What the task requires:
Please reproduce the entries below exactly, starting at the first line and ending with the line that holds "second_place: [717, 595]".

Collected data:
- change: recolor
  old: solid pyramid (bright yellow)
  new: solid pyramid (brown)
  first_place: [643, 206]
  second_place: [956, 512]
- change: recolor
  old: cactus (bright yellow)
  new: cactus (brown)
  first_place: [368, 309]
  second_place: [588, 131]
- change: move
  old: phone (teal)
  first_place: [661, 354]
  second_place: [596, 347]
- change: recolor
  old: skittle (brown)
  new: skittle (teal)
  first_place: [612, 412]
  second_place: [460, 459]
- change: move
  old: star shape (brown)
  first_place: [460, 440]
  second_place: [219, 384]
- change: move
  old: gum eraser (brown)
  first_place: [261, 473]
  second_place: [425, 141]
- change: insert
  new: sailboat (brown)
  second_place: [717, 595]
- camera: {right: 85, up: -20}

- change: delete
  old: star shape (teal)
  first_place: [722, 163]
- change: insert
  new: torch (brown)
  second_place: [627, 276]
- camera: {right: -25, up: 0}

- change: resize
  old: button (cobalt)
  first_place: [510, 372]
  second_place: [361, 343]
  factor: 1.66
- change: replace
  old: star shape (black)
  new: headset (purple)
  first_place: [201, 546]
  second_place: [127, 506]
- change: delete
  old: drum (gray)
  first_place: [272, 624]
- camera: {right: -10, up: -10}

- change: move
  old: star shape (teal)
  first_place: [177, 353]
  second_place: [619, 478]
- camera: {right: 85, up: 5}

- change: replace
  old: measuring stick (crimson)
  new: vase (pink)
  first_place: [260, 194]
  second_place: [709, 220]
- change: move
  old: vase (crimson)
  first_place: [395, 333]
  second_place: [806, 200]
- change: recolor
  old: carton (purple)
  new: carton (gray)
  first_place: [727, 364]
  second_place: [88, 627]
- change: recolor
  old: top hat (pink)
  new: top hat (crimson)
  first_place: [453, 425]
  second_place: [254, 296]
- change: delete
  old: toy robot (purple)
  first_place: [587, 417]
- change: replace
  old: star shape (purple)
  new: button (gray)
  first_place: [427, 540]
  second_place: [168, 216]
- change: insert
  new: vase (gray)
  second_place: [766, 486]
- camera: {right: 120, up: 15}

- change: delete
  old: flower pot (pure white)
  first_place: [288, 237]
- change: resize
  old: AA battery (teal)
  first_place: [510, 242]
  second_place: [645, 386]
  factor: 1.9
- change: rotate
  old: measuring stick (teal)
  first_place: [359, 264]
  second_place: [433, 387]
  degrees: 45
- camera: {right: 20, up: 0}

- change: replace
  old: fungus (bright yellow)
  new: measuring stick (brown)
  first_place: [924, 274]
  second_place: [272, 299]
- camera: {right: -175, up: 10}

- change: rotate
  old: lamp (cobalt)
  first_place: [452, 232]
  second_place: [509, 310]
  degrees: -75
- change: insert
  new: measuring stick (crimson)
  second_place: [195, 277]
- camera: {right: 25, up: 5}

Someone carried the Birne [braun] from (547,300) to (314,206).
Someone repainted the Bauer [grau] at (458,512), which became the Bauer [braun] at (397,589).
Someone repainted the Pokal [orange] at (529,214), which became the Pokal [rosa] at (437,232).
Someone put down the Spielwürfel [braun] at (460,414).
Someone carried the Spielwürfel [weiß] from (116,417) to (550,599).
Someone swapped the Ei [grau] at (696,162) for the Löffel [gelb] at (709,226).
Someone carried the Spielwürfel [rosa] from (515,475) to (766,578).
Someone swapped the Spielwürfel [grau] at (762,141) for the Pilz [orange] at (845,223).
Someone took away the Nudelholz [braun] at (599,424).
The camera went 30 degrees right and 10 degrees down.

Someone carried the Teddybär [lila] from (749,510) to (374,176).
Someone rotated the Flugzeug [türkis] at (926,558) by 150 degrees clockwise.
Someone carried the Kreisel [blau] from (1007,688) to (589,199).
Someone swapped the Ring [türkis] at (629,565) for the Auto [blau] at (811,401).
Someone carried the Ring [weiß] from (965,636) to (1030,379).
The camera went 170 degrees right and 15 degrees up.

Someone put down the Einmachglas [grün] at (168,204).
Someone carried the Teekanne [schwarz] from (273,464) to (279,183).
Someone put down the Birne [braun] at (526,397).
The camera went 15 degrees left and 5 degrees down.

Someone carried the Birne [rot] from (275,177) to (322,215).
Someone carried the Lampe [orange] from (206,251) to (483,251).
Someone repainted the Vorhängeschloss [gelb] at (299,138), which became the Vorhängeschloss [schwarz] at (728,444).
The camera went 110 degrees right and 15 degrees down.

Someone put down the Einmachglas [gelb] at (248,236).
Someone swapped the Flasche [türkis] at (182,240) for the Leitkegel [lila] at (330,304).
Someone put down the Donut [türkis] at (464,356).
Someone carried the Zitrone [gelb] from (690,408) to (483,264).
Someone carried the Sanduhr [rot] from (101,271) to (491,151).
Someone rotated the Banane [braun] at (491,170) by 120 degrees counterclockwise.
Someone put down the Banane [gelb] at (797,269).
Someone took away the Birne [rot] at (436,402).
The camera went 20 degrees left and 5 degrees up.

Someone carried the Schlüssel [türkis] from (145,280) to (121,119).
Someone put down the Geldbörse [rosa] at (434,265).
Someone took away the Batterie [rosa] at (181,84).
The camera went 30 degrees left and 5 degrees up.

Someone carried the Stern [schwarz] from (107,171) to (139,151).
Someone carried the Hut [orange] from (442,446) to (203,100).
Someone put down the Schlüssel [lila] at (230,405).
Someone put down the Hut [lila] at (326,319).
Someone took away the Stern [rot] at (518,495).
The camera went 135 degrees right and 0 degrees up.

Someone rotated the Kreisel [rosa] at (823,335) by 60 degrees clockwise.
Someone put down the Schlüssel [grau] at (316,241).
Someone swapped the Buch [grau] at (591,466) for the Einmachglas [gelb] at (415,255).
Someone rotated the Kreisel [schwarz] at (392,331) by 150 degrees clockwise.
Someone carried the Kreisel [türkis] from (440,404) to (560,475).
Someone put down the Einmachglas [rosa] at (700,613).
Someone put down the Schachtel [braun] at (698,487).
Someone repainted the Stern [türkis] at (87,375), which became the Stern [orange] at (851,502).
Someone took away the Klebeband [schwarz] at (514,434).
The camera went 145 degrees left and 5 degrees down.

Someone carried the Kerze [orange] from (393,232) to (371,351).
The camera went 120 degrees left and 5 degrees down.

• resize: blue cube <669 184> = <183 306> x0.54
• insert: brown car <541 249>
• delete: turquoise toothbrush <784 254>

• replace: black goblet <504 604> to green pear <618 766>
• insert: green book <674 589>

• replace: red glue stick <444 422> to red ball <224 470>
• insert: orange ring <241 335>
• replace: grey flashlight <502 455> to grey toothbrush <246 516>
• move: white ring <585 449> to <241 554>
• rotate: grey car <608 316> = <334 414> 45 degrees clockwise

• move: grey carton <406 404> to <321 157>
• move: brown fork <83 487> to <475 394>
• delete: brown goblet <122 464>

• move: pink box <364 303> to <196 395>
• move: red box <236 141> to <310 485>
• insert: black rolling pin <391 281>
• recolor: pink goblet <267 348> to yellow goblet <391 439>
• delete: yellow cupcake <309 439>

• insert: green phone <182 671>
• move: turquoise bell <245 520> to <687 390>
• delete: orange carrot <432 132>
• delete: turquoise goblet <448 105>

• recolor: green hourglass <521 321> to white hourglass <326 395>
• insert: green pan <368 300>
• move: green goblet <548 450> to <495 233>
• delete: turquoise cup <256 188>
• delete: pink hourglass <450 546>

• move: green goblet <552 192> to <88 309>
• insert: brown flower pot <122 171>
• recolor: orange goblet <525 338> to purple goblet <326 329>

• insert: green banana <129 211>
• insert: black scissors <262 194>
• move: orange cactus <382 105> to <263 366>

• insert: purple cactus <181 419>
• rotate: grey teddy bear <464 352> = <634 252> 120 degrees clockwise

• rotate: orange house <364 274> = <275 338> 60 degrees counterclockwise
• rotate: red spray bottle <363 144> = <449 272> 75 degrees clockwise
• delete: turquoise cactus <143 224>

Solved exercise:
- change: recolor
  old: solid pyramid (bright yellow)
  new: solid pyramid (brown)
  first_place: [643, 206]
  second_place: [956, 512]
- change: recolor
  old: cactus (bright yellow)
  new: cactus (brown)
  first_place: [368, 309]
  second_place: [588, 131]
- change: move
  old: phone (teal)
  first_place: [661, 354]
  second_place: [596, 347]
- change: recolor
  old: skittle (brown)
  new: skittle (teal)
  first_place: [612, 412]
  second_place: [460, 459]
- change: move
  old: star shape (brown)
  first_place: [460, 440]
  second_place: [219, 384]
- change: move
  old: gum eraser (brown)
  first_place: [261, 473]
  second_place: [425, 141]
- change: insert
  new: sailboat (brown)
  second_place: [717, 595]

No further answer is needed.